WHAT TO WORK ON:
Reproduce the section of the listing that begins at the line containing "R2: 4.7k (+12V, W33) -> 4.7k (W3, W33)" and finishes at the line containing "R10: 680 (U1/RB0, W21) -> 220 (U1/RB0, W21)". Include both end lines and nothing beyond them.

THE DATA:
※

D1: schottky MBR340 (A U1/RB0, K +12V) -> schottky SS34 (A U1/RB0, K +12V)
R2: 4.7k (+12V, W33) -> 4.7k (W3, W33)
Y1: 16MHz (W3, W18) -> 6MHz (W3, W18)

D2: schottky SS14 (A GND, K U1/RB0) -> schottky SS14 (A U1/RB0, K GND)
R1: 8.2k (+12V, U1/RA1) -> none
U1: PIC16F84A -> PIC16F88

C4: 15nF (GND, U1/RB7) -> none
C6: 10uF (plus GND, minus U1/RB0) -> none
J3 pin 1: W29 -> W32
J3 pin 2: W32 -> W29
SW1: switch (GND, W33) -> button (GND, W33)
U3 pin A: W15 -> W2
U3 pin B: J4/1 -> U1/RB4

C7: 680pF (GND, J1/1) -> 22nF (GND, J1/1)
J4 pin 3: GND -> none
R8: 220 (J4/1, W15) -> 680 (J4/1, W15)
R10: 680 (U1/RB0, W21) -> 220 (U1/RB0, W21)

※

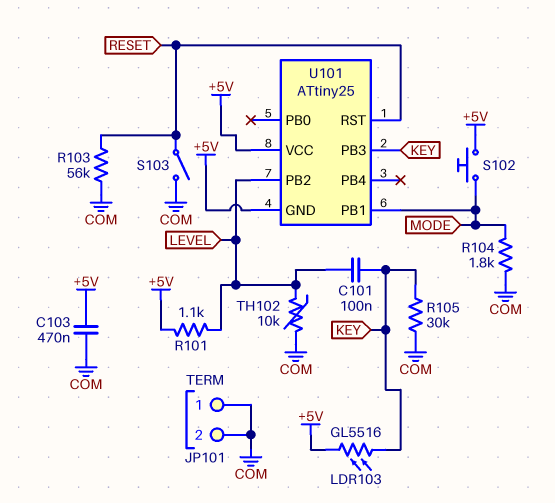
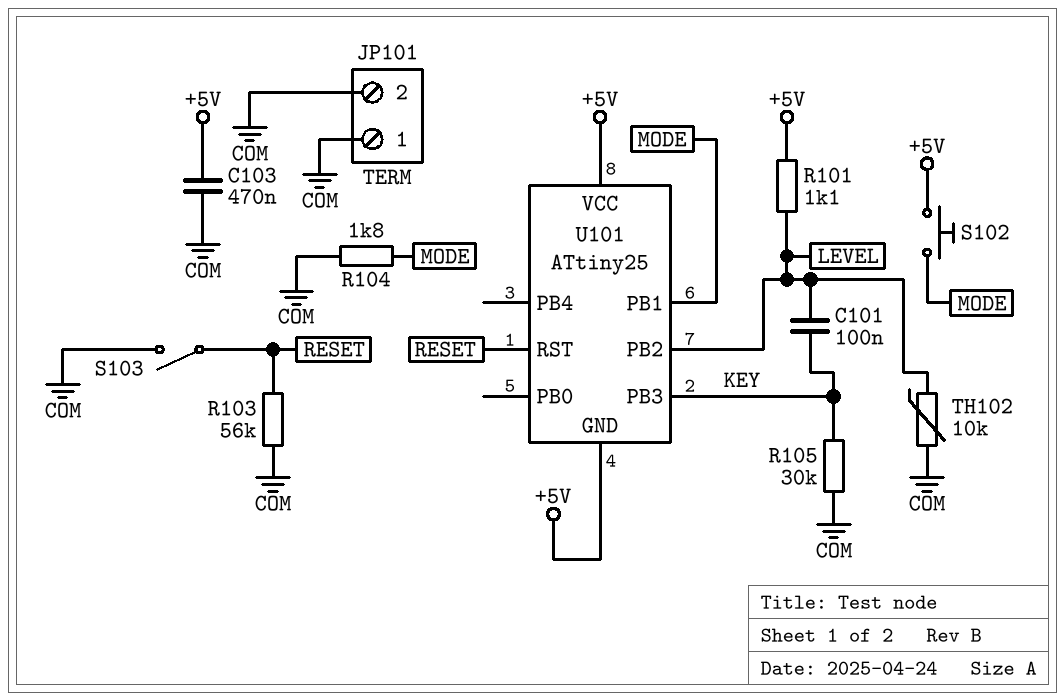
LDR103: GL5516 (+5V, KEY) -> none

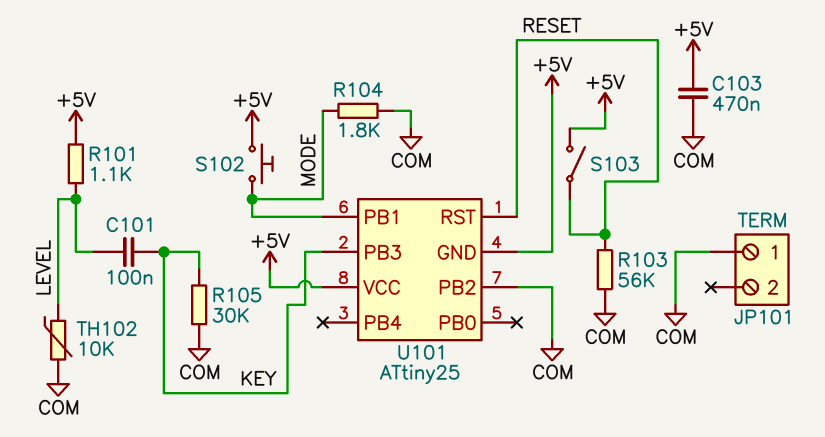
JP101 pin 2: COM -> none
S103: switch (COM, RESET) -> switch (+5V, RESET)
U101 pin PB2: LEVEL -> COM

※

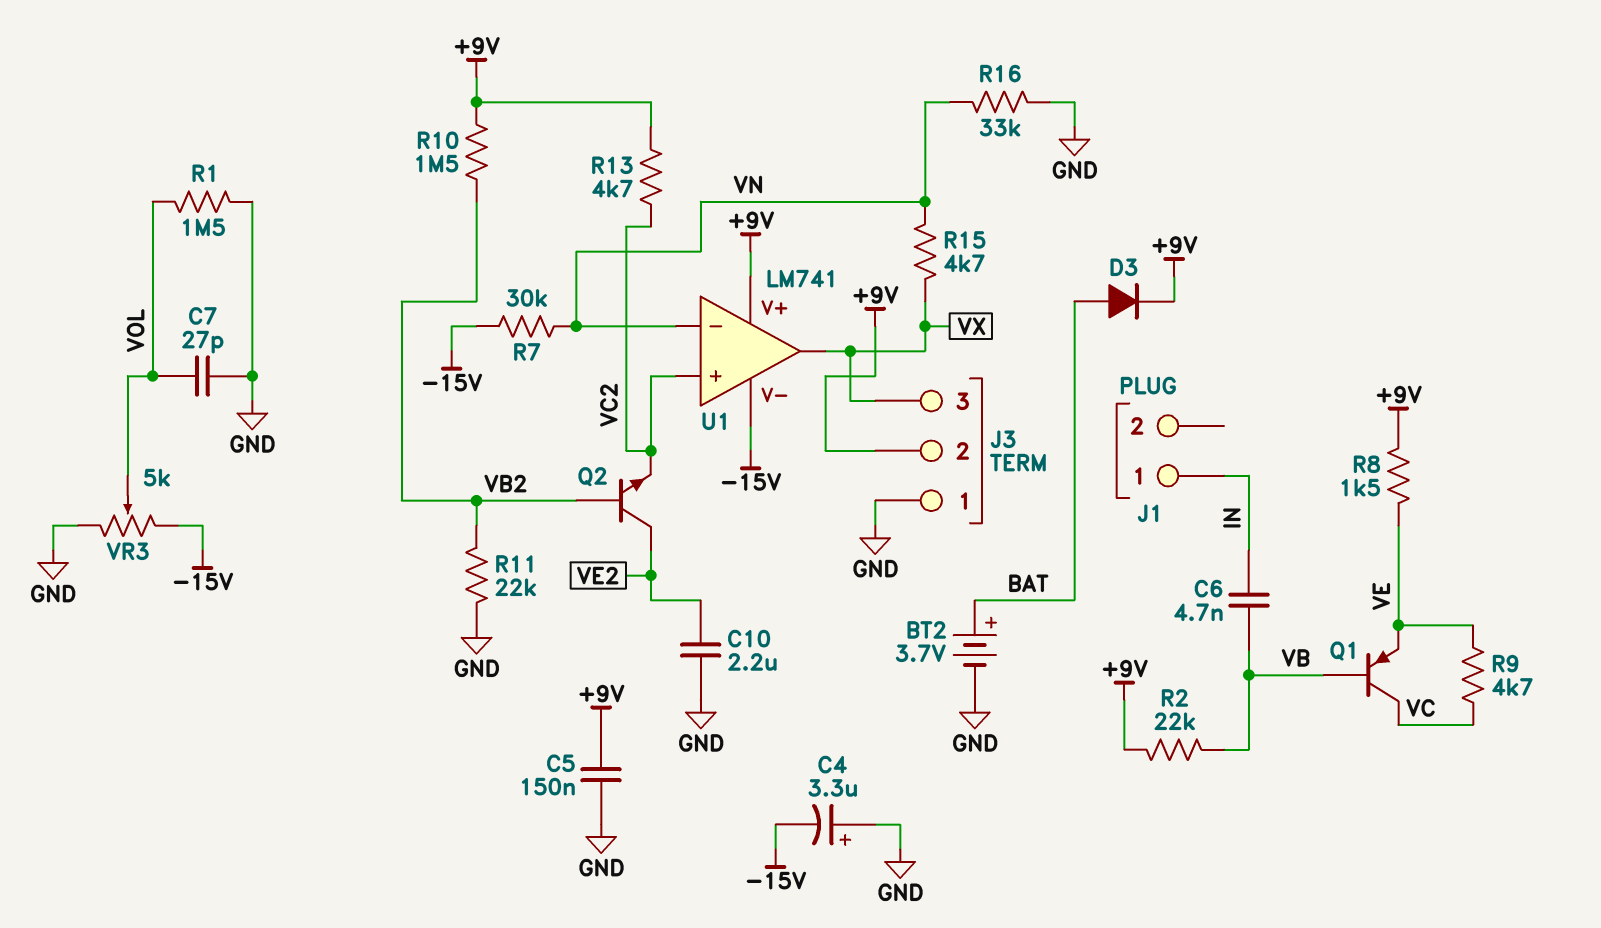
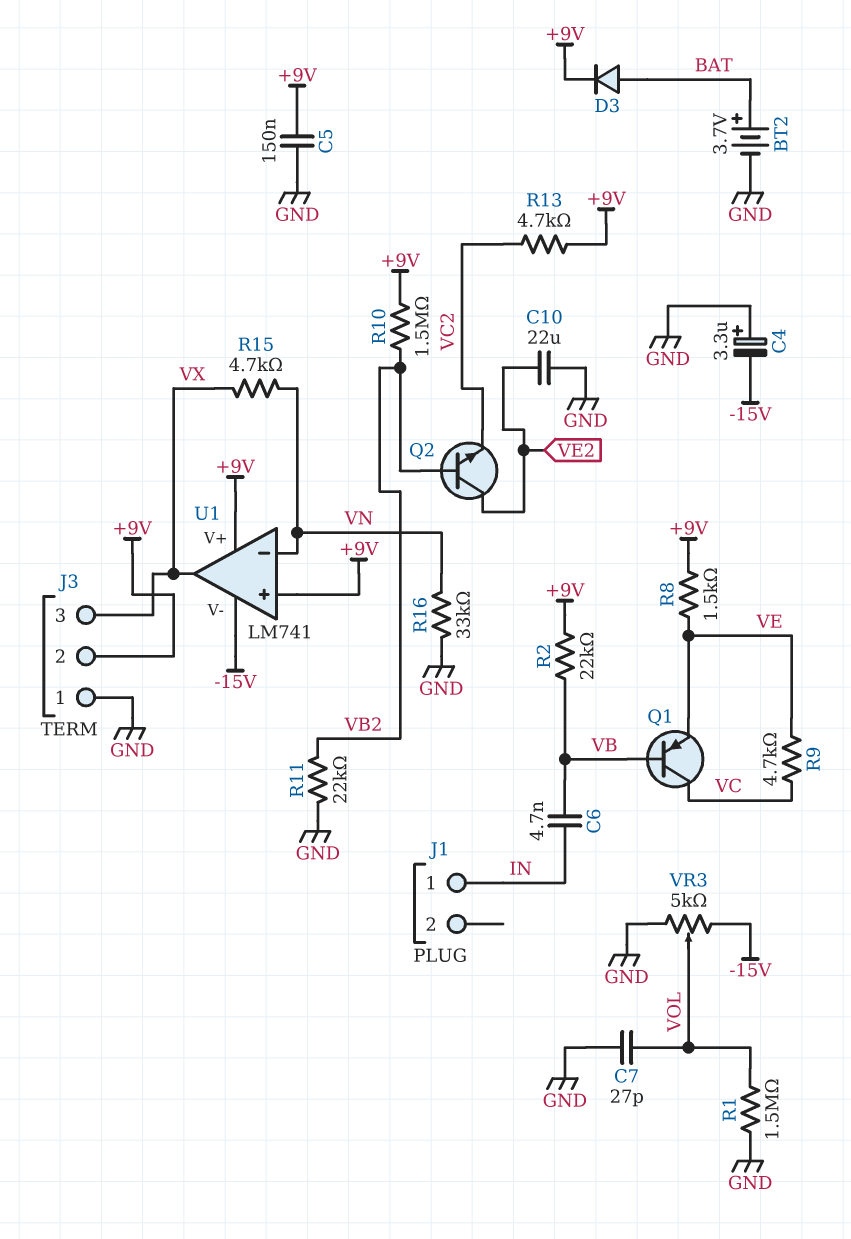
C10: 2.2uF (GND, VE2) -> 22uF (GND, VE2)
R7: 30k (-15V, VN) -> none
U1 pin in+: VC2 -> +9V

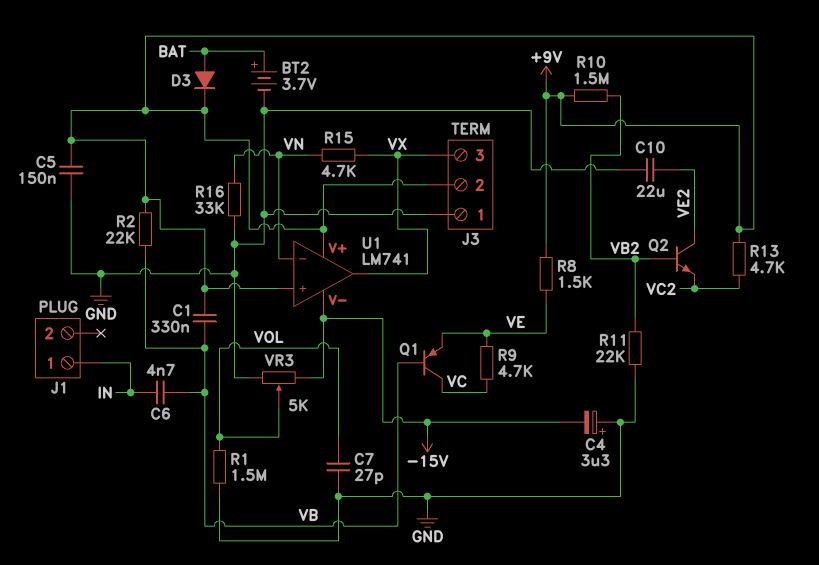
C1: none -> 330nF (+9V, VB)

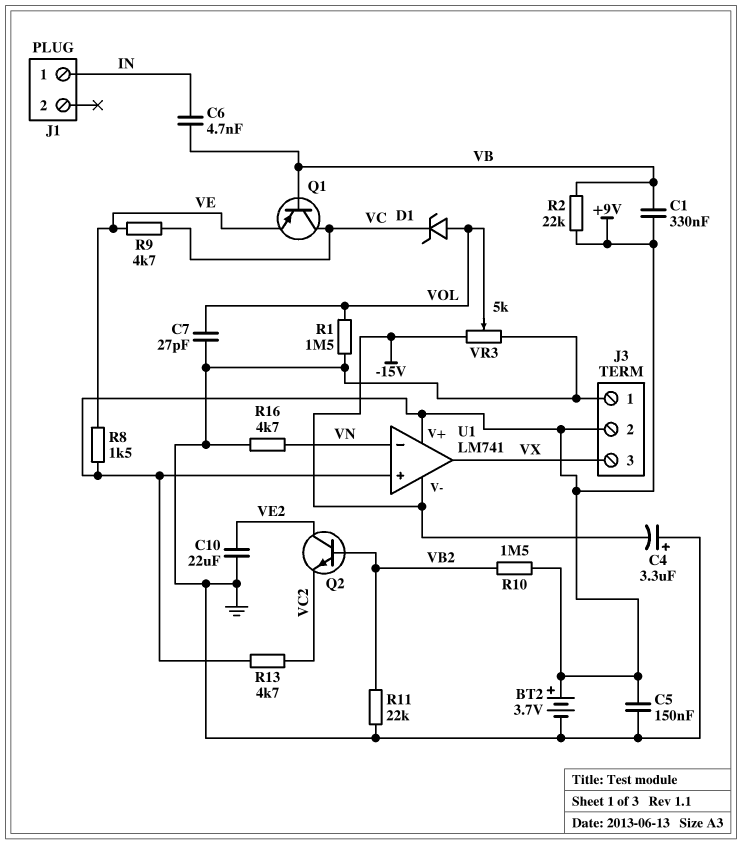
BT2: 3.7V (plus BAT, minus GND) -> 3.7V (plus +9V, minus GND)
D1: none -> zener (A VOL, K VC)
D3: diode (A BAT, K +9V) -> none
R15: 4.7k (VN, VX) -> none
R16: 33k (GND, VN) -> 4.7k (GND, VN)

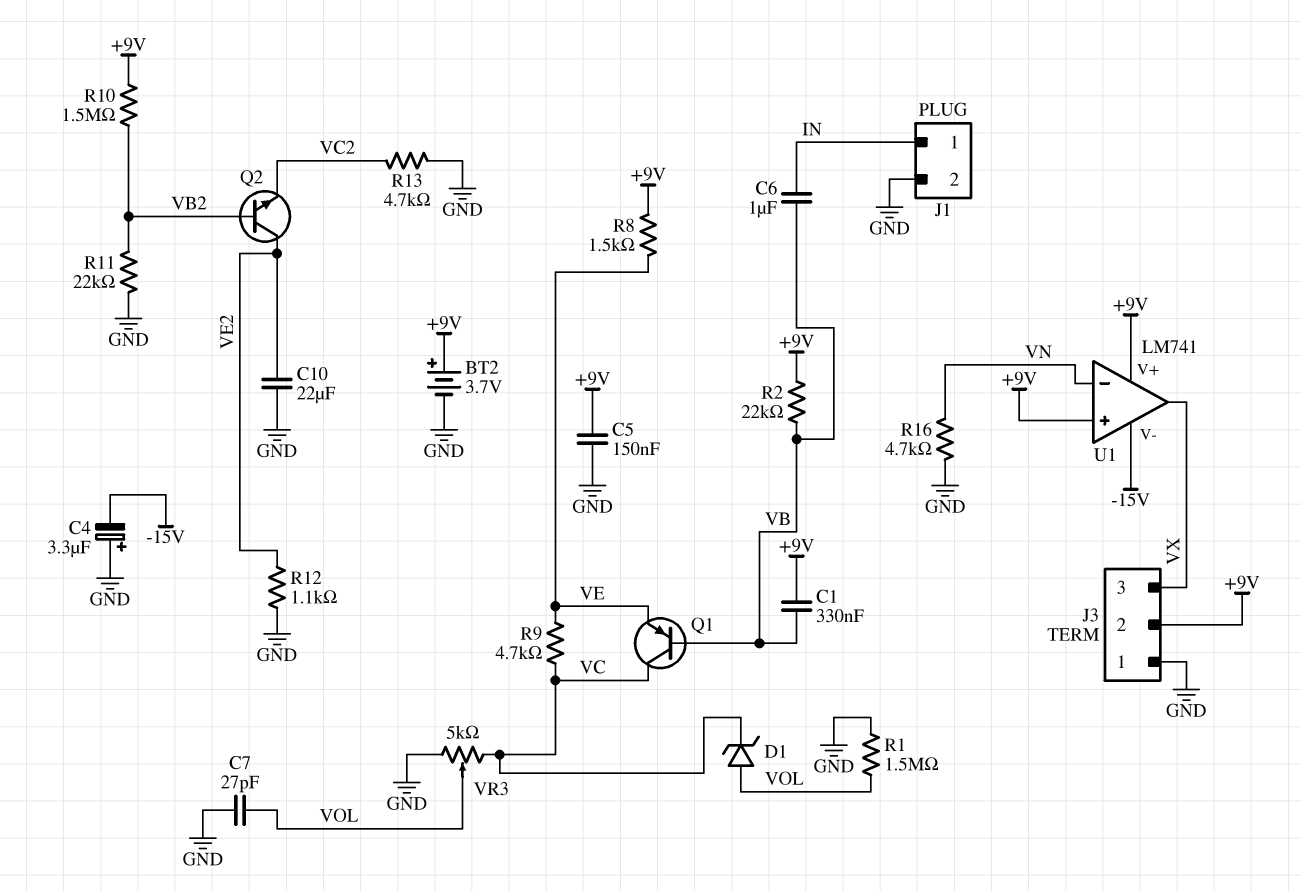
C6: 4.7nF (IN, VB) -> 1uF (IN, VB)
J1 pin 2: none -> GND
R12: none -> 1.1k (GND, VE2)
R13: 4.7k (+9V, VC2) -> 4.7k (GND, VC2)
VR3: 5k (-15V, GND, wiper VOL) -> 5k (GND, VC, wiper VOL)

※

EXERCISE SOLUTION:
R2: 4.7k (+12V, W33) -> 4.7k (W3, W33)
Y1: 16MHz (W3, W18) -> 6MHz (W3, W18)

D2: schottky SS14 (A GND, K U1/RB0) -> schottky SS14 (A U1/RB0, K GND)
R1: 8.2k (+12V, U1/RA1) -> none
U1: PIC16F84A -> PIC16F88

C4: 15nF (GND, U1/RB7) -> none
C6: 10uF (plus GND, minus U1/RB0) -> none
J3 pin 1: W29 -> W32
J3 pin 2: W32 -> W29
SW1: switch (GND, W33) -> button (GND, W33)
U3 pin A: W15 -> W2
U3 pin B: J4/1 -> U1/RB4

C7: 680pF (GND, J1/1) -> 22nF (GND, J1/1)
J4 pin 3: GND -> none
R8: 220 (J4/1, W15) -> 680 (J4/1, W15)
R10: 680 (U1/RB0, W21) -> 220 (U1/RB0, W21)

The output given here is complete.